Task details
When you reach the line in the data below that contains "none -> yellow plate D9 level 1", please start repeating lines exactly, and stop after the line that contains "none -> pink brick A15:C15 level 1", repeating nothing else.

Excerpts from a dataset
────

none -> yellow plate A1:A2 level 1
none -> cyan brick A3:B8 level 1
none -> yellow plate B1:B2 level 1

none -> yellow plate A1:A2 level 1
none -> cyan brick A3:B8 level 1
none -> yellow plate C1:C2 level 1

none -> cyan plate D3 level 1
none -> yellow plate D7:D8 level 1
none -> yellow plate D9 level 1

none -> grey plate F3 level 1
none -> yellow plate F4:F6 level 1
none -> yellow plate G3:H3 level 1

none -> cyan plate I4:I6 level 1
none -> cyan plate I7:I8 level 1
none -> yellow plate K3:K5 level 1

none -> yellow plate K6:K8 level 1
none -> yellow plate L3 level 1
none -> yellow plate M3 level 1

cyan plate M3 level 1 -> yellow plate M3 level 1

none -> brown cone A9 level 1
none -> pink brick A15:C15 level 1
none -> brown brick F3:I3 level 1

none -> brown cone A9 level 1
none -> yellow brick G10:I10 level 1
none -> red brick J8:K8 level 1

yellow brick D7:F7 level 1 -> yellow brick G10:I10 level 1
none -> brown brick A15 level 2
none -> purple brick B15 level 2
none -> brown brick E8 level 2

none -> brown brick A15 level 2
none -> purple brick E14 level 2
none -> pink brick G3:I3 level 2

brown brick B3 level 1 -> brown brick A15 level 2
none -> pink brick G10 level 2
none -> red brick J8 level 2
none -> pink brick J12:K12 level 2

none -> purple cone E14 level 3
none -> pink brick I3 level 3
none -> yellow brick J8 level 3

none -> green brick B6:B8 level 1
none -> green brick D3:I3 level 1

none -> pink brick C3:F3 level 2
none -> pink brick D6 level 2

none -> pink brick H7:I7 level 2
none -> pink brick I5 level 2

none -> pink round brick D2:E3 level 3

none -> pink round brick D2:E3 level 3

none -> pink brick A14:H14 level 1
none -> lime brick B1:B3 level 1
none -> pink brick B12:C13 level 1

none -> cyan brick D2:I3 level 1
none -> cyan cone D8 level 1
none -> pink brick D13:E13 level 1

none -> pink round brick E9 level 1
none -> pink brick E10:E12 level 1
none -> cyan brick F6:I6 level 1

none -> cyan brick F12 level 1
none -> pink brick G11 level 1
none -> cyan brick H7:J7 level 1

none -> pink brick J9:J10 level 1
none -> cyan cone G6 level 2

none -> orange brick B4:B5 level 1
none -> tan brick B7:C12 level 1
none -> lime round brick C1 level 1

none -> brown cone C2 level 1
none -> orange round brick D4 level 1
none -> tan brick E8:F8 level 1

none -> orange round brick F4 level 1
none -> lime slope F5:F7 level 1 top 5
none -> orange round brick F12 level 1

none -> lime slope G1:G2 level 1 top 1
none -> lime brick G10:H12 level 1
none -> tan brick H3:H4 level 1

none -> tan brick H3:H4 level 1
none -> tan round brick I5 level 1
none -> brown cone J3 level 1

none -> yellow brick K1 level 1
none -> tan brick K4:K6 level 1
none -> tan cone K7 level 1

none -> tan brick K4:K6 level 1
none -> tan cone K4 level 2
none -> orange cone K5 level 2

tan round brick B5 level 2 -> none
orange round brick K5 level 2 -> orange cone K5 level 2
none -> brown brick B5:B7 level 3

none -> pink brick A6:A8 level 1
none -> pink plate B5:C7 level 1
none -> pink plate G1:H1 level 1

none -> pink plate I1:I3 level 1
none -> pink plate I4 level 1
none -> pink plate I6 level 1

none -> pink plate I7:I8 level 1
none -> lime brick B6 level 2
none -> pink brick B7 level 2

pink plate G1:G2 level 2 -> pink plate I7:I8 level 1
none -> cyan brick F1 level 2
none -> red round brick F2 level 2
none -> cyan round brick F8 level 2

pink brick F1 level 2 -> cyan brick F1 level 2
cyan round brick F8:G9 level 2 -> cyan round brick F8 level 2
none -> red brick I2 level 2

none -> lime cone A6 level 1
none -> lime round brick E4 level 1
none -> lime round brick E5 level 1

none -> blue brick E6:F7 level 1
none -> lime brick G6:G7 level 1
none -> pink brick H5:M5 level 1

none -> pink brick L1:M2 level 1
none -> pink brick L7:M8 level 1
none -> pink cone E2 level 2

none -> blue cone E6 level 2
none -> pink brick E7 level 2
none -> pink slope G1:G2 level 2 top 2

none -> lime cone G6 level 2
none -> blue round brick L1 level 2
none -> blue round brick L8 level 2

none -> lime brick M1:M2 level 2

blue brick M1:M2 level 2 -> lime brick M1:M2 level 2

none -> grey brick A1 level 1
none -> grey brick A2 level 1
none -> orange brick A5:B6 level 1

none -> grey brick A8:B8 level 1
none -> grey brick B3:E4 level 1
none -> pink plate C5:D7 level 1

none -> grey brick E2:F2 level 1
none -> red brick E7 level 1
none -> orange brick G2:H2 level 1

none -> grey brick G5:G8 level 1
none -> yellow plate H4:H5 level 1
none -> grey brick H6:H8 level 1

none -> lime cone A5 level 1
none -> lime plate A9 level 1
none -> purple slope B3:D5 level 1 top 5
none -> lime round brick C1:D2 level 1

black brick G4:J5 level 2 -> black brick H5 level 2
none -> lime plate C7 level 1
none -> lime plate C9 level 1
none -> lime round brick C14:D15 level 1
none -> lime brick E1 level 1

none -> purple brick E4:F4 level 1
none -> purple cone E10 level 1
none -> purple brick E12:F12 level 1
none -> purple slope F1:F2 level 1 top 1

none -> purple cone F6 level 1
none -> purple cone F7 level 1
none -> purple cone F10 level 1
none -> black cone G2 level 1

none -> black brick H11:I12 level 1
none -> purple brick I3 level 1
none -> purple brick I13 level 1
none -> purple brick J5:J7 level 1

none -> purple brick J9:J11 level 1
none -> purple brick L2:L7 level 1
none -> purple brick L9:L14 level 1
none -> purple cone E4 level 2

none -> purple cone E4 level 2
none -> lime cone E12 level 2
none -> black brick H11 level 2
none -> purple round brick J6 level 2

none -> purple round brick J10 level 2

────

Finished exercise
none -> yellow plate D9 level 1

none -> grey plate F3 level 1
none -> yellow plate F4:F6 level 1
none -> yellow plate G3:H3 level 1

none -> cyan plate I4:I6 level 1
none -> cyan plate I7:I8 level 1
none -> yellow plate K3:K5 level 1

none -> yellow plate K6:K8 level 1
none -> yellow plate L3 level 1
none -> yellow plate M3 level 1

cyan plate M3 level 1 -> yellow plate M3 level 1

none -> brown cone A9 level 1
none -> pink brick A15:C15 level 1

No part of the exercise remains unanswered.